Stated exercise: Copy every one of the entries below word for word, keeping each line as it is.

Record extracts:
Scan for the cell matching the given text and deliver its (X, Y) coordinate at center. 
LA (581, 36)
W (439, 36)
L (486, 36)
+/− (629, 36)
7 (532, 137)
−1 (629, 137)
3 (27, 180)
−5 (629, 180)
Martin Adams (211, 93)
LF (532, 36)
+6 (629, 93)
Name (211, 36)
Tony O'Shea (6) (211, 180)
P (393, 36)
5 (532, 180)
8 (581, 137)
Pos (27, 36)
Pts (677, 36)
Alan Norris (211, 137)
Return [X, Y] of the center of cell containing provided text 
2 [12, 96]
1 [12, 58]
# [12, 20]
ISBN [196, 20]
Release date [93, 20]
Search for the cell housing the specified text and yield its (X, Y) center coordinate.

Problem solution:
Scan for the cell matching the given text and deliver its (X, Y) coordinate at center. 
LA (581, 36)
W (439, 36)
L (486, 36)
+/− (629, 36)
7 (532, 137)
−1 (629, 137)
3 (27, 180)
−5 (629, 180)
Martin Adams (211, 93)
LF (532, 36)
+6 (629, 93)
Name (211, 36)
Tony O'Shea (6) (211, 180)
P (393, 36)
5 (532, 180)
8 (581, 137)
Pos (27, 36)
Pts (677, 36)
Alan Norris (211, 137)
Return [X, Y] of the center of cell containing provided text 
2 [12, 96]
1 [12, 58]
# [12, 20]
ISBN [196, 20]
Release date [93, 20]
Search for the cell housing the specified text and yield its (X, Y) center coordinate.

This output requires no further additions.